#### Prompt
For every entry below, give it back exactly and leave out any image.

(Itemized modification records)
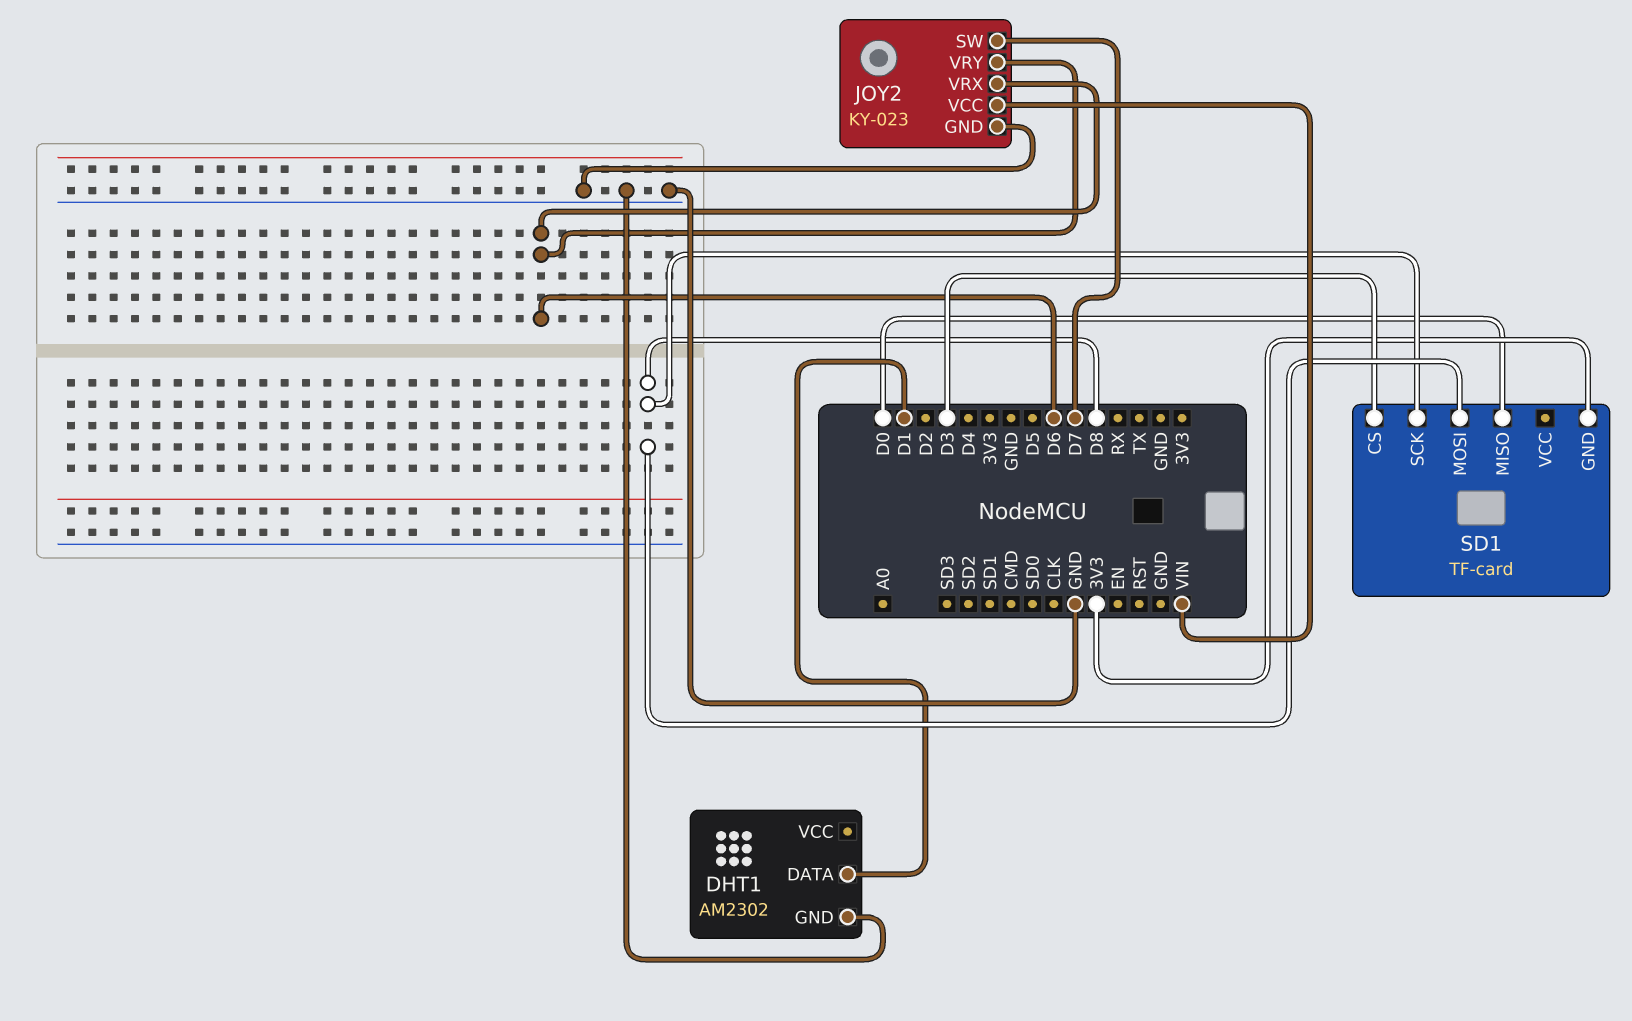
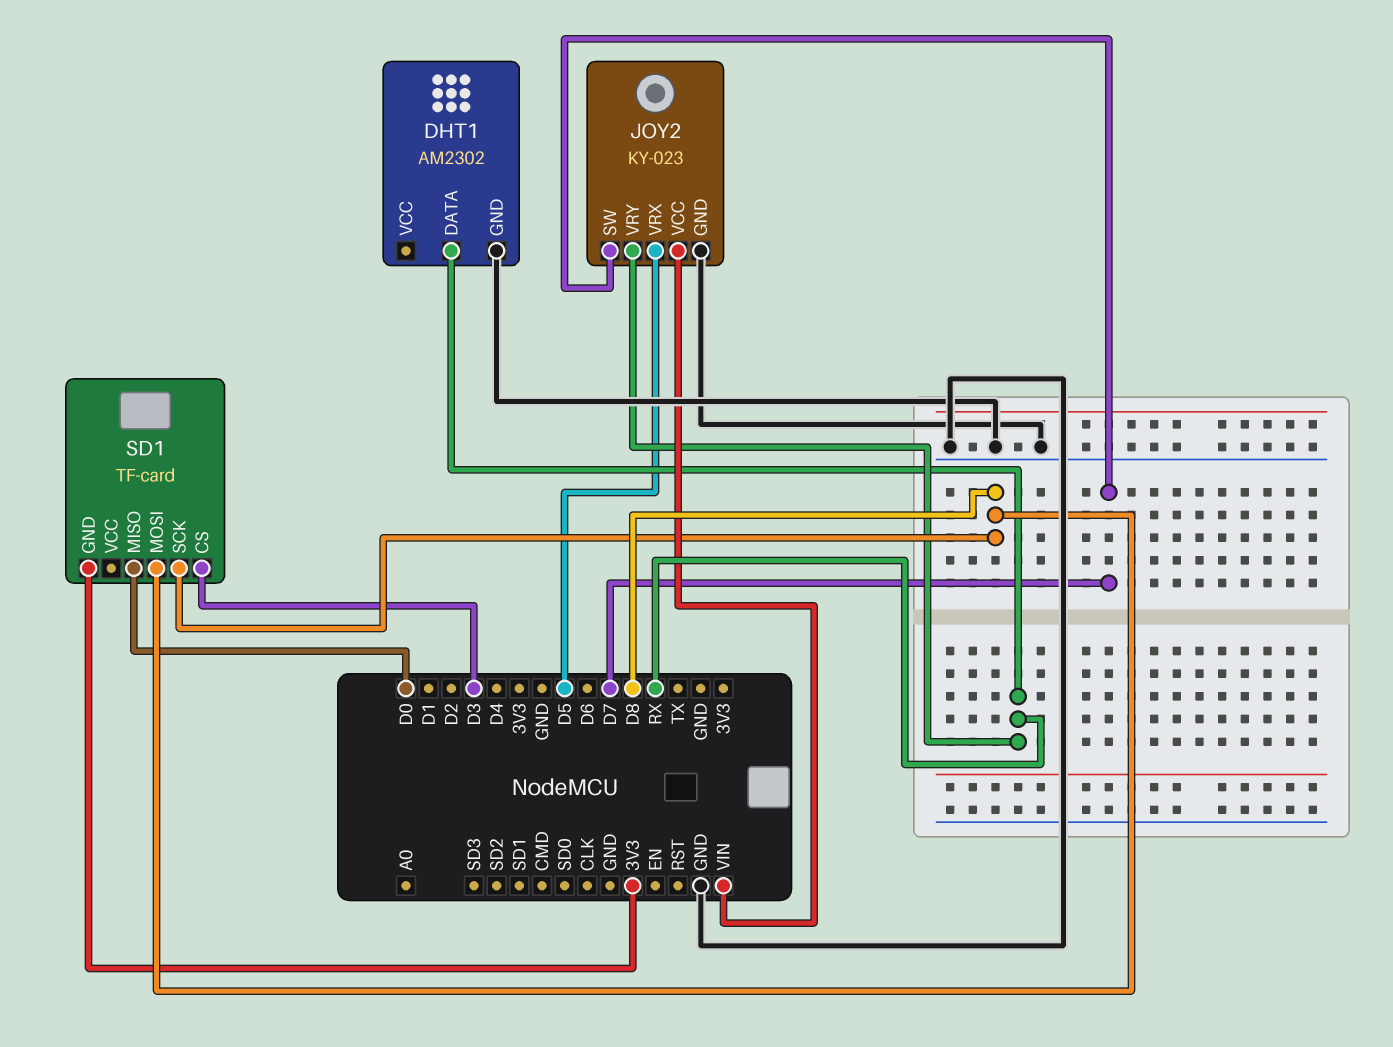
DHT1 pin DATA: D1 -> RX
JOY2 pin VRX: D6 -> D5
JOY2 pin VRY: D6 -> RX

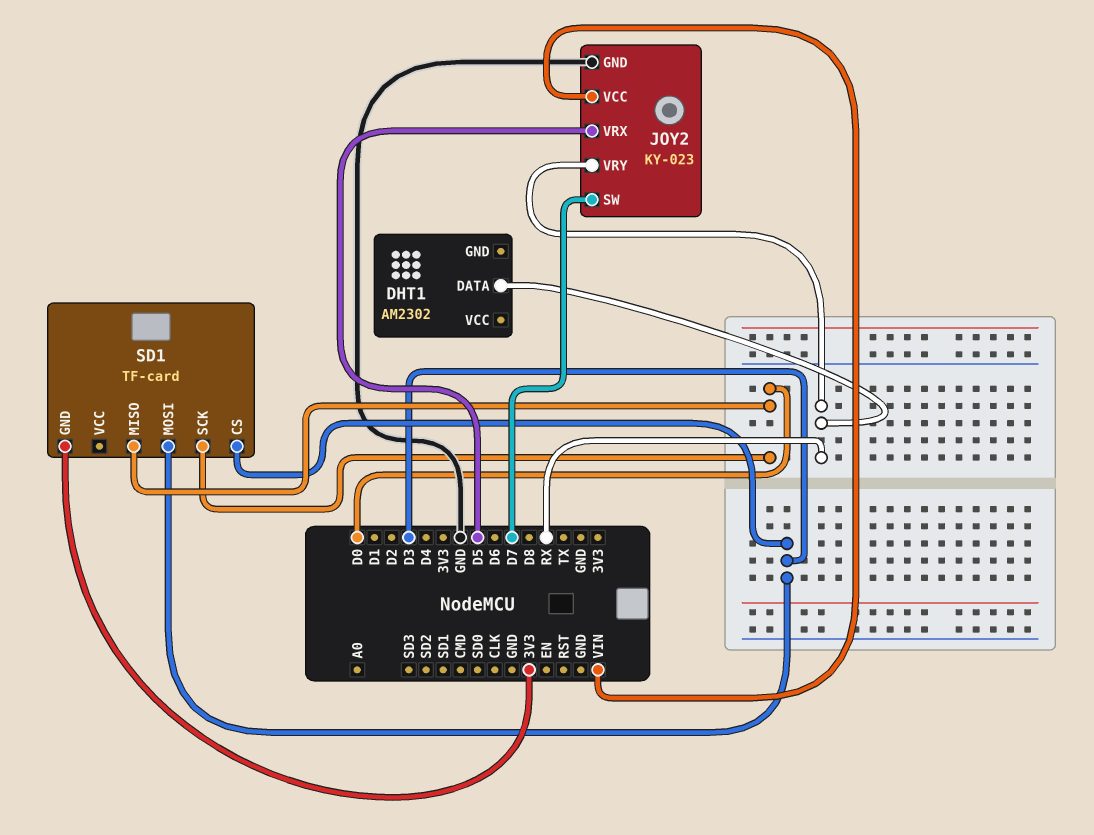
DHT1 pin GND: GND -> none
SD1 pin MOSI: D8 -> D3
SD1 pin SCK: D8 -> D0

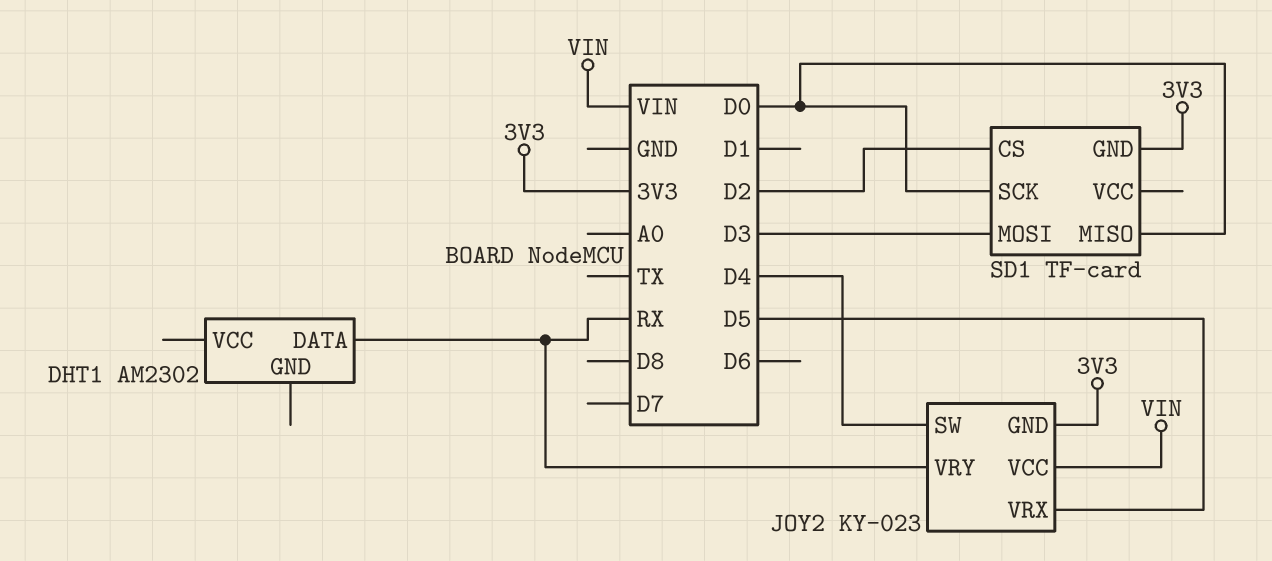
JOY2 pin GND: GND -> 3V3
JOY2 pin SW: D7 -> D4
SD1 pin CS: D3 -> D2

#### Answer section
DHT1 pin DATA: D1 -> RX
JOY2 pin VRX: D6 -> D5
JOY2 pin VRY: D6 -> RX

DHT1 pin GND: GND -> none
SD1 pin MOSI: D8 -> D3
SD1 pin SCK: D8 -> D0

JOY2 pin GND: GND -> 3V3
JOY2 pin SW: D7 -> D4
SD1 pin CS: D3 -> D2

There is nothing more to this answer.